■ What this task involves
Look through the data for the string "plate". Copy every line where it is found.
^^^^
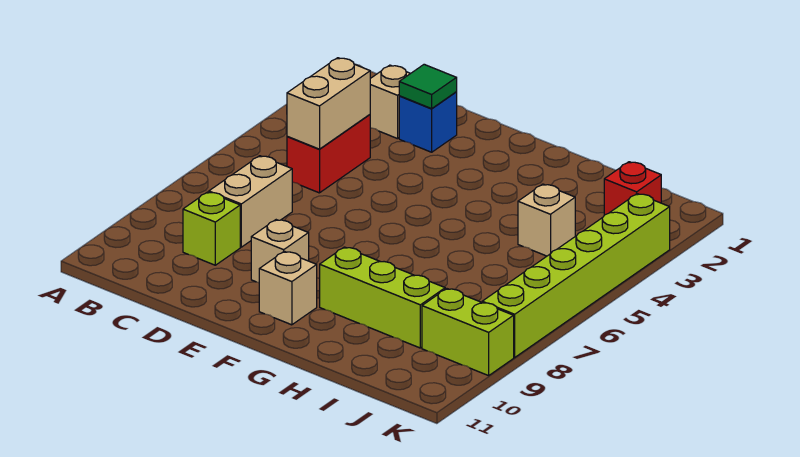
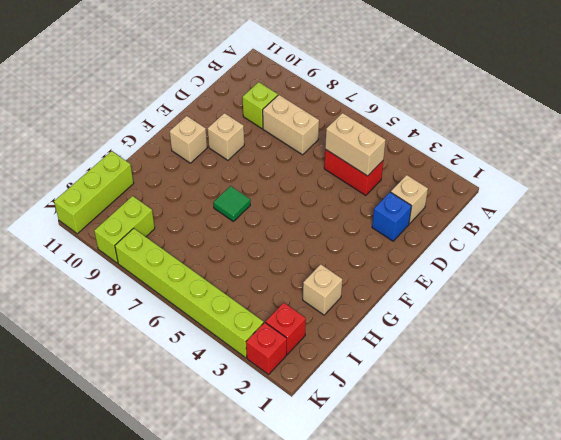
green tile D2 level 2 -> green tile G7 level 1
lime brick G9:I9 level 1 -> lime brick I11:K11 level 1
tan brick I4 level 1 -> tan brick H2 level 1
none -> red brick K2 level 1

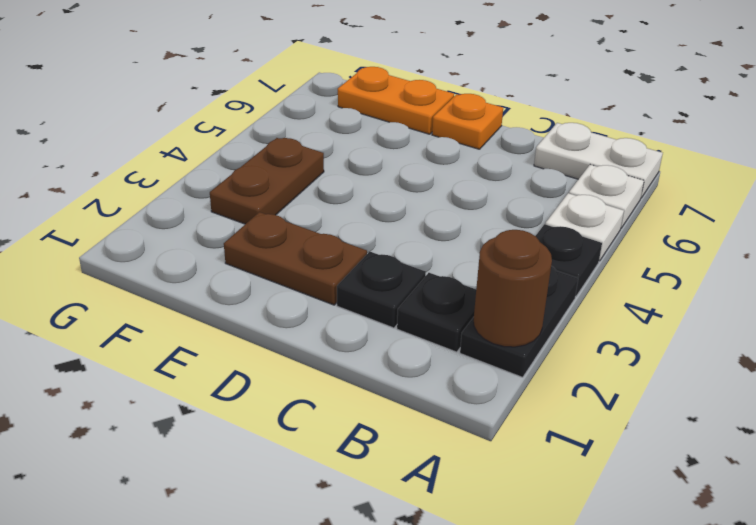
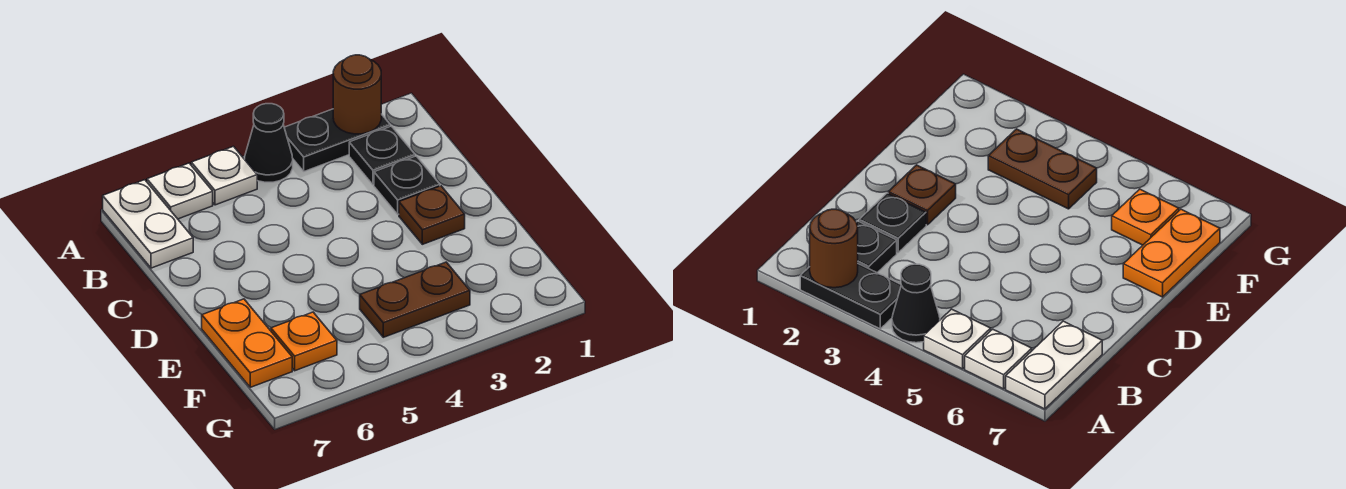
black plate A4 level 1 -> black cone A4 level 1
brown plate D2:E2 level 1 -> brown plate D2 level 1
orange plate D7 level 1 -> orange plate F6 level 1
^^^^
■ Result of this task
black plate A4 level 1 -> black cone A4 level 1
brown plate D2:E2 level 1 -> brown plate D2 level 1
orange plate D7 level 1 -> orange plate F6 level 1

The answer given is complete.